Spatial reasoning data
★ ★ ★

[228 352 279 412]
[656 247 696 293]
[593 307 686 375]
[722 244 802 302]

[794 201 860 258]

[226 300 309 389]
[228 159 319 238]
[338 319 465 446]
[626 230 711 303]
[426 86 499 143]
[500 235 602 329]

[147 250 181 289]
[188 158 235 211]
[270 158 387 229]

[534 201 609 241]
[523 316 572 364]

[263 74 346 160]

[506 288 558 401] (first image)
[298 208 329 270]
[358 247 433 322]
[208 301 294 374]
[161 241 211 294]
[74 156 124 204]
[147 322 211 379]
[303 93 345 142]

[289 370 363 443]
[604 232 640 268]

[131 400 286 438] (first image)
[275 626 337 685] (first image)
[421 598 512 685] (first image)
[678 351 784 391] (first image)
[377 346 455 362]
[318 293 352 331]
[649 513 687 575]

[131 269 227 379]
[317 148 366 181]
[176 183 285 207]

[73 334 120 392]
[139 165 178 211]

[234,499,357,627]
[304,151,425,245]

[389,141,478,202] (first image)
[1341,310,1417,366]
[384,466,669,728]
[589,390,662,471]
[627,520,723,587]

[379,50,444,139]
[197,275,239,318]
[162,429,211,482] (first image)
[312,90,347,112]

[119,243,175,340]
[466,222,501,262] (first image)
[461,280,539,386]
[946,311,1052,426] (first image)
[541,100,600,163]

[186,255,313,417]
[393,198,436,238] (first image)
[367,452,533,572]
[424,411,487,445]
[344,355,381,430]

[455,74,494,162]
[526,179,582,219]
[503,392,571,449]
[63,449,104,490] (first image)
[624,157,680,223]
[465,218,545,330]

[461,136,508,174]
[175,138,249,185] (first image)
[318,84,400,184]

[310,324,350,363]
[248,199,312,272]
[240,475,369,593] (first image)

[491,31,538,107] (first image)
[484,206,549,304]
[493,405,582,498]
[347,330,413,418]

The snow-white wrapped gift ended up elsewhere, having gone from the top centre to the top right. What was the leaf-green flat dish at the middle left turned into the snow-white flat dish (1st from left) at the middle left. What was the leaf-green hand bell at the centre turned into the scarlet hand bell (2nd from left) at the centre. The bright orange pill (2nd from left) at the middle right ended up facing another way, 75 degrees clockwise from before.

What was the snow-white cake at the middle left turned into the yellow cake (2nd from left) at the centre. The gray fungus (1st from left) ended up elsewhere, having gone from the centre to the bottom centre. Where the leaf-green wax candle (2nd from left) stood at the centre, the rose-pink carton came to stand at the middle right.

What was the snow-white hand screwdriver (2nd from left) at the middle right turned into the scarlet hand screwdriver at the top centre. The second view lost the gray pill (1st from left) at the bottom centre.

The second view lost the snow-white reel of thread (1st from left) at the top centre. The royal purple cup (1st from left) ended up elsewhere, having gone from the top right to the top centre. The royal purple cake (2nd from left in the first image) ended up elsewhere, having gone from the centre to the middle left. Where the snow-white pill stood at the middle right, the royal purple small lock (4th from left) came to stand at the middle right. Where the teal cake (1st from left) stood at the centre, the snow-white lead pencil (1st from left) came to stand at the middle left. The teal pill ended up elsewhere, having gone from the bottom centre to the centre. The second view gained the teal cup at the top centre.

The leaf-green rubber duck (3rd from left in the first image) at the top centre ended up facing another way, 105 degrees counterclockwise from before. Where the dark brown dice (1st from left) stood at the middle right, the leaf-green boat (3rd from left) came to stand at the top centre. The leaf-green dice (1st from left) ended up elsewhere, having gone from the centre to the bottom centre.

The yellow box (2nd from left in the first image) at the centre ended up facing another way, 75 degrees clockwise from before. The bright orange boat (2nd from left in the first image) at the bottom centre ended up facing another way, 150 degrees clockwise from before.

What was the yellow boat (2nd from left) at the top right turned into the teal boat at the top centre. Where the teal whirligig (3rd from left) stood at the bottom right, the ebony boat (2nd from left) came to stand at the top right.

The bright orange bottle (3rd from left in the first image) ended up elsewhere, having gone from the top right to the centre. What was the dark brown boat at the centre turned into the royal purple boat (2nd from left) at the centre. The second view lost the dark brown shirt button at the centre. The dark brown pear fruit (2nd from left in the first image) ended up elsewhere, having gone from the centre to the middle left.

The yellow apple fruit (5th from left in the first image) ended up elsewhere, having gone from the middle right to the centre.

★ ★ ★

About this exercise: The whole block of data above should be printed again verbatim.

Answer to the exercise:
[228 352 279 412]
[656 247 696 293]
[593 307 686 375]
[722 244 802 302]

[794 201 860 258]

[226 300 309 389]
[228 159 319 238]
[338 319 465 446]
[626 230 711 303]
[426 86 499 143]
[500 235 602 329]

[147 250 181 289]
[188 158 235 211]
[270 158 387 229]

[534 201 609 241]
[523 316 572 364]

[263 74 346 160]

[506 288 558 401] (first image)
[298 208 329 270]
[358 247 433 322]
[208 301 294 374]
[161 241 211 294]
[74 156 124 204]
[147 322 211 379]
[303 93 345 142]

[289 370 363 443]
[604 232 640 268]

[131 400 286 438] (first image)
[275 626 337 685] (first image)
[421 598 512 685] (first image)
[678 351 784 391] (first image)
[377 346 455 362]
[318 293 352 331]
[649 513 687 575]

[131 269 227 379]
[317 148 366 181]
[176 183 285 207]

[73 334 120 392]
[139 165 178 211]

[234,499,357,627]
[304,151,425,245]

[389,141,478,202] (first image)
[1341,310,1417,366]
[384,466,669,728]
[589,390,662,471]
[627,520,723,587]

[379,50,444,139]
[197,275,239,318]
[162,429,211,482] (first image)
[312,90,347,112]

[119,243,175,340]
[466,222,501,262] (first image)
[461,280,539,386]
[946,311,1052,426] (first image)
[541,100,600,163]

[186,255,313,417]
[393,198,436,238] (first image)
[367,452,533,572]
[424,411,487,445]
[344,355,381,430]

[455,74,494,162]
[526,179,582,219]
[503,392,571,449]
[63,449,104,490] (first image)
[624,157,680,223]
[465,218,545,330]

[461,136,508,174]
[175,138,249,185] (first image)
[318,84,400,184]

[310,324,350,363]
[248,199,312,272]
[240,475,369,593] (first image)

[491,31,538,107] (first image)
[484,206,549,304]
[493,405,582,498]
[347,330,413,418]

The snow-white wrapped gift ended up elsewhere, having gone from the top centre to the top right. What was the leaf-green flat dish at the middle left turned into the snow-white flat dish (1st from left) at the middle left. What was the leaf-green hand bell at the centre turned into the scarlet hand bell (2nd from left) at the centre. The bright orange pill (2nd from left) at the middle right ended up facing another way, 75 degrees clockwise from before.

What was the snow-white cake at the middle left turned into the yellow cake (2nd from left) at the centre. The gray fungus (1st from left) ended up elsewhere, having gone from the centre to the bottom centre. Where the leaf-green wax candle (2nd from left) stood at the centre, the rose-pink carton came to stand at the middle right.

What was the snow-white hand screwdriver (2nd from left) at the middle right turned into the scarlet hand screwdriver at the top centre. The second view lost the gray pill (1st from left) at the bottom centre.

The second view lost the snow-white reel of thread (1st from left) at the top centre. The royal purple cup (1st from left) ended up elsewhere, having gone from the top right to the top centre. The royal purple cake (2nd from left in the first image) ended up elsewhere, having gone from the centre to the middle left. Where the snow-white pill stood at the middle right, the royal purple small lock (4th from left) came to stand at the middle right. Where the teal cake (1st from left) stood at the centre, the snow-white lead pencil (1st from left) came to stand at the middle left. The teal pill ended up elsewhere, having gone from the bottom centre to the centre. The second view gained the teal cup at the top centre.

The leaf-green rubber duck (3rd from left in the first image) at the top centre ended up facing another way, 105 degrees counterclockwise from before. Where the dark brown dice (1st from left) stood at the middle right, the leaf-green boat (3rd from left) came to stand at the top centre. The leaf-green dice (1st from left) ended up elsewhere, having gone from the centre to the bottom centre.

The yellow box (2nd from left in the first image) at the centre ended up facing another way, 75 degrees clockwise from before. The bright orange boat (2nd from left in the first image) at the bottom centre ended up facing another way, 150 degrees clockwise from before.

What was the yellow boat (2nd from left) at the top right turned into the teal boat at the top centre. Where the teal whirligig (3rd from left) stood at the bottom right, the ebony boat (2nd from left) came to stand at the top right.

The bright orange bottle (3rd from left in the first image) ended up elsewhere, having gone from the top right to the centre. What was the dark brown boat at the centre turned into the royal purple boat (2nd from left) at the centre. The second view lost the dark brown shirt button at the centre. The dark brown pear fruit (2nd from left in the first image) ended up elsewhere, having gone from the centre to the middle left.

The yellow apple fruit (5th from left in the first image) ended up elsewhere, having gone from the middle right to the centre.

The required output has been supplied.